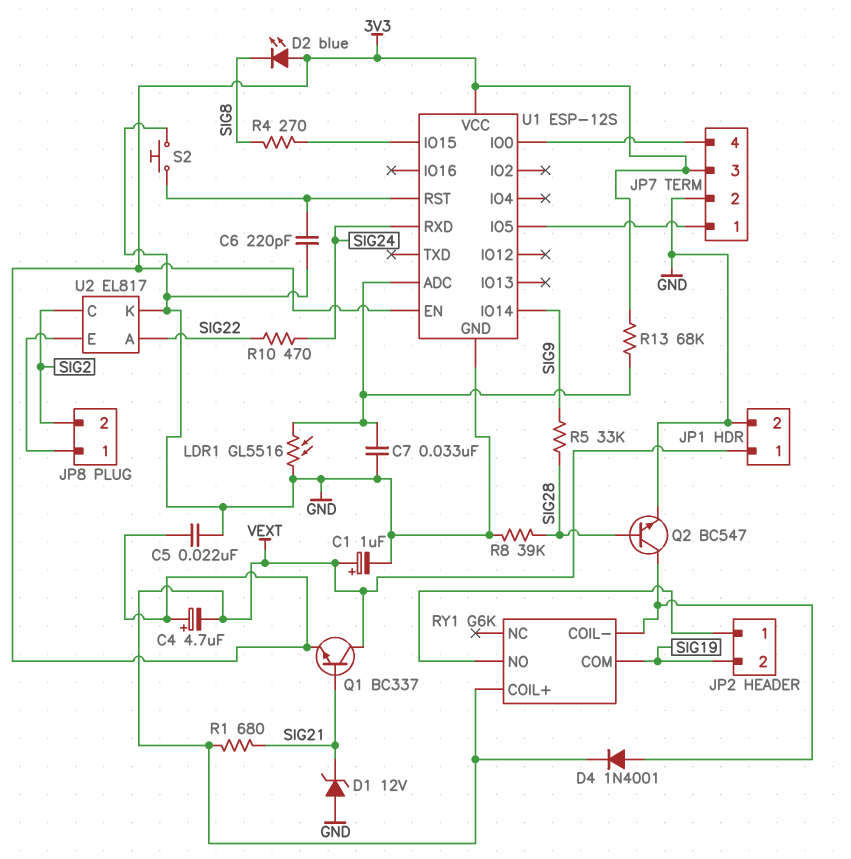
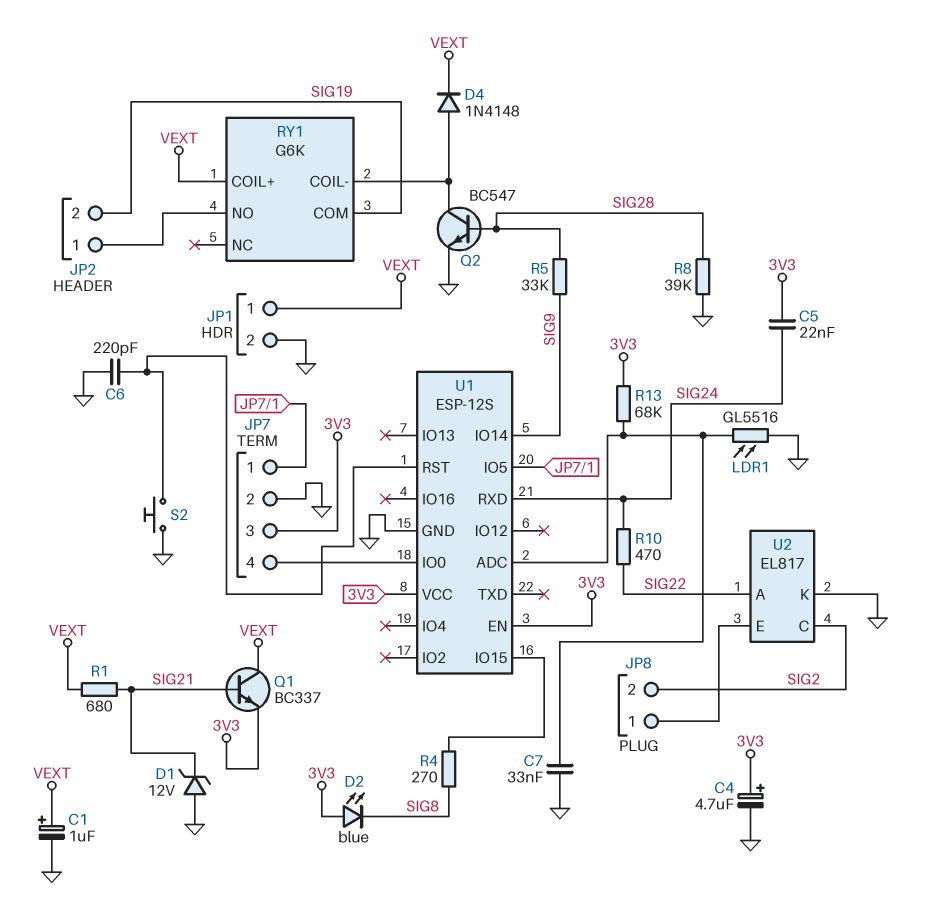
C4: 4.7uF (plus 3V3, minus VEXT) -> 4.7uF (plus 3V3, minus GND)
C5: 22nF (3V3, GND) -> 22nF (3V3, SIG24)
D4: diode 1N4001 (A RY1/COIL-, K VEXT) -> diode 1N4148 (A RY1/COIL-, K VEXT)

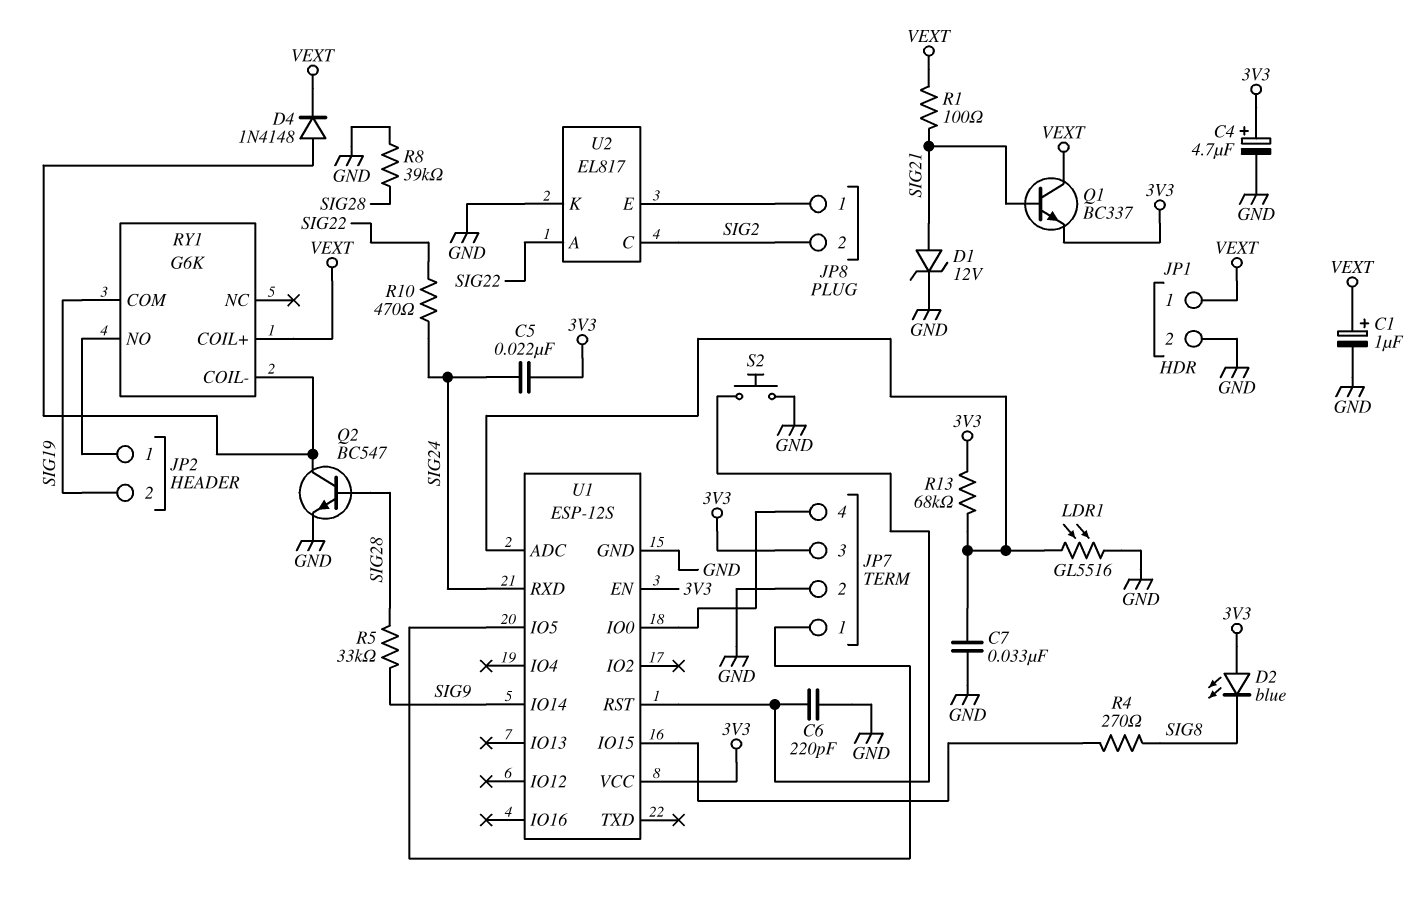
D1: zener 12V (A GND, K SIG21) -> zener 12V (A SIG21, K GND)
R1: 680 (SIG21, VEXT) -> 100 (SIG21, VEXT)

····················

Your instructions: Reproduce the full listing faithfully, but do not carry over any pictures.

Result:
C4: 4.7uF (plus 3V3, minus VEXT) -> 4.7uF (plus 3V3, minus GND)
C5: 22nF (3V3, GND) -> 22nF (3V3, SIG24)
D4: diode 1N4001 (A RY1/COIL-, K VEXT) -> diode 1N4148 (A RY1/COIL-, K VEXT)

D1: zener 12V (A GND, K SIG21) -> zener 12V (A SIG21, K GND)
R1: 680 (SIG21, VEXT) -> 100 (SIG21, VEXT)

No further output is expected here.